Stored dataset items

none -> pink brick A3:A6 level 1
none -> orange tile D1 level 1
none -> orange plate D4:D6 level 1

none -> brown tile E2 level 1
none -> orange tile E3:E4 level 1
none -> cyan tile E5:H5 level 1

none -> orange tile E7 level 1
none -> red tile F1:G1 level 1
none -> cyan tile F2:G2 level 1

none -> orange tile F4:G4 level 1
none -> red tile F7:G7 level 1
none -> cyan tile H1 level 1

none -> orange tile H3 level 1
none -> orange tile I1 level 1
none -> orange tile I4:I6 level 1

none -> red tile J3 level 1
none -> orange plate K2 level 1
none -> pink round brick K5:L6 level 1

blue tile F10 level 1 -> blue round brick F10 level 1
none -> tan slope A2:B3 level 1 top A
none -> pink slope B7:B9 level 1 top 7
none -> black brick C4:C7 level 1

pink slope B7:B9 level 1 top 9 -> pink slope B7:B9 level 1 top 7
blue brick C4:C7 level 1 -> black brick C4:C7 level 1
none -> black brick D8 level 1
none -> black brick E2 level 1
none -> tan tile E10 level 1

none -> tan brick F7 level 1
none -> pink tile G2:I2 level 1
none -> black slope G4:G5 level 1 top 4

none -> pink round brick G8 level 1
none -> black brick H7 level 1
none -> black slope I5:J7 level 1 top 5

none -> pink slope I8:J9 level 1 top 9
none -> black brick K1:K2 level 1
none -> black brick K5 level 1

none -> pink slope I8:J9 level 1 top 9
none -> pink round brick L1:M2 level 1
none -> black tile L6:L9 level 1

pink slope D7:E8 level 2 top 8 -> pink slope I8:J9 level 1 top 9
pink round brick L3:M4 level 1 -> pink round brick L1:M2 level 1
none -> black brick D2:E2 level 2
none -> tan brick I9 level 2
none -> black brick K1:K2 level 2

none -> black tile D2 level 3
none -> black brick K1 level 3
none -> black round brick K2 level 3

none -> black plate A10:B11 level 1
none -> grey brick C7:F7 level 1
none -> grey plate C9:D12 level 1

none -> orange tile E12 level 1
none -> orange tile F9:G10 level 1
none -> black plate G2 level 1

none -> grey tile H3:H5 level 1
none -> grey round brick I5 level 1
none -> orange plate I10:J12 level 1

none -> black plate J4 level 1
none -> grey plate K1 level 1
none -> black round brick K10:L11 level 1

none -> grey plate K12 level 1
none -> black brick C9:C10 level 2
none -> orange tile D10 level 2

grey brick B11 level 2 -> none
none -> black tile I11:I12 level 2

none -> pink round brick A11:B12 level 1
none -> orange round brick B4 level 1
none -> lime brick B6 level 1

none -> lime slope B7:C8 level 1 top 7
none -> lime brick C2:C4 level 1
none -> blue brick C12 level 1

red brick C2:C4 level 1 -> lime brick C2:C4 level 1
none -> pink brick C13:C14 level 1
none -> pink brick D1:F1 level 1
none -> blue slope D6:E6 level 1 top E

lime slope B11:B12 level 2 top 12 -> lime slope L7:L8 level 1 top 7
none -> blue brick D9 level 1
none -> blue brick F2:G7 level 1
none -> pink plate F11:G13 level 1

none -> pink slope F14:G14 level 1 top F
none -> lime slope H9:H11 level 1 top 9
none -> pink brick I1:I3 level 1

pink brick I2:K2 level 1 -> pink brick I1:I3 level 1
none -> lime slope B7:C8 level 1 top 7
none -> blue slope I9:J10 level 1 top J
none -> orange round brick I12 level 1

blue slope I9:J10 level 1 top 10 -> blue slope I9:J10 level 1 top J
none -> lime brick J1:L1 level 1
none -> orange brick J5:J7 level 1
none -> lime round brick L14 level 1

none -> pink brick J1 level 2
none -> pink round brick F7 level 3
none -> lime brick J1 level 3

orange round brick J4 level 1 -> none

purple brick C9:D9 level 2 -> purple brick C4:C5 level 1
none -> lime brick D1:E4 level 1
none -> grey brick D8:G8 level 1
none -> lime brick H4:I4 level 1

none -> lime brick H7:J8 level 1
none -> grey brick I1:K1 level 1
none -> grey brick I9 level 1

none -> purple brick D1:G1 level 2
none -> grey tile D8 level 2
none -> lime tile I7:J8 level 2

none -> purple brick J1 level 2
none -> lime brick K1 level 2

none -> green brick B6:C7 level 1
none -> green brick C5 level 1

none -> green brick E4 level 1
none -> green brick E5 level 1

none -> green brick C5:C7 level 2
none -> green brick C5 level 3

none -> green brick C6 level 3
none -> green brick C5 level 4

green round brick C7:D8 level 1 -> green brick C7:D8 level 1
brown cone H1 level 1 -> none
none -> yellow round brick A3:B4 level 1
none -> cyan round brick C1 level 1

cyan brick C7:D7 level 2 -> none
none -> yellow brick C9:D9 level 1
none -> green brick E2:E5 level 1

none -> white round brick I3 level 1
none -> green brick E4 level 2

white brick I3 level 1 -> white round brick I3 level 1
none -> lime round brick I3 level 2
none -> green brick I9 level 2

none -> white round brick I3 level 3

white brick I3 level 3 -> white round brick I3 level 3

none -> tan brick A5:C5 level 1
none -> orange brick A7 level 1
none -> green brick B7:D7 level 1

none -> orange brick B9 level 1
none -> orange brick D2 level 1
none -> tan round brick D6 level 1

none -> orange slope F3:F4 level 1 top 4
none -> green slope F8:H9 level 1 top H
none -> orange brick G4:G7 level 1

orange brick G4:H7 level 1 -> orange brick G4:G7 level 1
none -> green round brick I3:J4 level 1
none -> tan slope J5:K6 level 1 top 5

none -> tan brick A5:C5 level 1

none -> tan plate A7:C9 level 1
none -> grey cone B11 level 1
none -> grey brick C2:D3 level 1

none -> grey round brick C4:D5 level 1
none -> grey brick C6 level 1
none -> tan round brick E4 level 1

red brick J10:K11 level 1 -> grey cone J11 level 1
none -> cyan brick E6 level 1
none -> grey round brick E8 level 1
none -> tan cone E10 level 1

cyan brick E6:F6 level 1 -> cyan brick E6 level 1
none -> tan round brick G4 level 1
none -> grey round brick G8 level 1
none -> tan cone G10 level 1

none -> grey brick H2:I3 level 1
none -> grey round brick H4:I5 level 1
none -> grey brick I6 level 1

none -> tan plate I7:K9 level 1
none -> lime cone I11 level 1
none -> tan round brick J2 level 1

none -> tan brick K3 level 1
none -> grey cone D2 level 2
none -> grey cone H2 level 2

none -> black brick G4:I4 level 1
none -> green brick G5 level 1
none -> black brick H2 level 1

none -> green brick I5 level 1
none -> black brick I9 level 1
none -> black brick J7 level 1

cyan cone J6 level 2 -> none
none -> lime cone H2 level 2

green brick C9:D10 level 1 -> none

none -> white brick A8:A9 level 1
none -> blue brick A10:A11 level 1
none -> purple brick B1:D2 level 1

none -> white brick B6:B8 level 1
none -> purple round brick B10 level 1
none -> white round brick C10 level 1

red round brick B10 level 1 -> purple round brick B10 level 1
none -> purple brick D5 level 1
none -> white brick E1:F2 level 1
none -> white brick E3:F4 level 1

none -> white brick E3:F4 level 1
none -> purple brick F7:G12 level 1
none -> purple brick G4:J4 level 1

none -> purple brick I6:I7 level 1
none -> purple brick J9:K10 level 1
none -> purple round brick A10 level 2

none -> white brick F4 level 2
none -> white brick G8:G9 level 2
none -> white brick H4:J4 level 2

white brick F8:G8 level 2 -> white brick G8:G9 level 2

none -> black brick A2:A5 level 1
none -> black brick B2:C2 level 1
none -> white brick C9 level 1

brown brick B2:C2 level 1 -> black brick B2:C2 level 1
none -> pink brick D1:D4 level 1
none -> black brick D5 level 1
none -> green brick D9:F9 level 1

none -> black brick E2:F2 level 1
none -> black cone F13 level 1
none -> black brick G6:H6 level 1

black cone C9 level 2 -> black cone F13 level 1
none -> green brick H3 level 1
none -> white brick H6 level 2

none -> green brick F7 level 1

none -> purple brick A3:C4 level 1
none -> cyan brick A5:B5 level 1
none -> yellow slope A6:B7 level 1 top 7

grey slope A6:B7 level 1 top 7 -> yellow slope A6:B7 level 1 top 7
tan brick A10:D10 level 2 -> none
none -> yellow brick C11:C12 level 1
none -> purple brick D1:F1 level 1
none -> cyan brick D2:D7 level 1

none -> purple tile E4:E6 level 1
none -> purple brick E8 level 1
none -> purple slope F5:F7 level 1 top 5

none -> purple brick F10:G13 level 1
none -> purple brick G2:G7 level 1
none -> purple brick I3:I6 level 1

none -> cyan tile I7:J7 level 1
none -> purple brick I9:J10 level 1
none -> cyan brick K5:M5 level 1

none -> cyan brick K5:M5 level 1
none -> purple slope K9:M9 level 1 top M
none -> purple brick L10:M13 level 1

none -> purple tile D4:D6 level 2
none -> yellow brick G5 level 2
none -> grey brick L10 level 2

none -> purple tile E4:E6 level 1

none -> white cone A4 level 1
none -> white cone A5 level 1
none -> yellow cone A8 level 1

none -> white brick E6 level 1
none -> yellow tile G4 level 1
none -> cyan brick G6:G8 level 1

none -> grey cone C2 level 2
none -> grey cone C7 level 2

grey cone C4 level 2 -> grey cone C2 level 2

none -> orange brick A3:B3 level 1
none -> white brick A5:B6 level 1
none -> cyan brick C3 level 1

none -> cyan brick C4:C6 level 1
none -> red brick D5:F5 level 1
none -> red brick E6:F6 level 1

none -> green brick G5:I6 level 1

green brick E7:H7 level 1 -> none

:: ACTIVITY ::
The exercise is to copy out every line above that has the word "plate" in it.

:: RESPONSE AREA ::
none -> orange plate D4:D6 level 1
none -> orange plate K2 level 1
none -> black plate A10:B11 level 1
none -> grey plate C9:D12 level 1
none -> black plate G2 level 1
none -> orange plate I10:J12 level 1
none -> black plate J4 level 1
none -> grey plate K1 level 1
none -> grey plate K12 level 1
none -> pink plate F11:G13 level 1
none -> tan plate A7:C9 level 1
none -> tan plate I7:K9 level 1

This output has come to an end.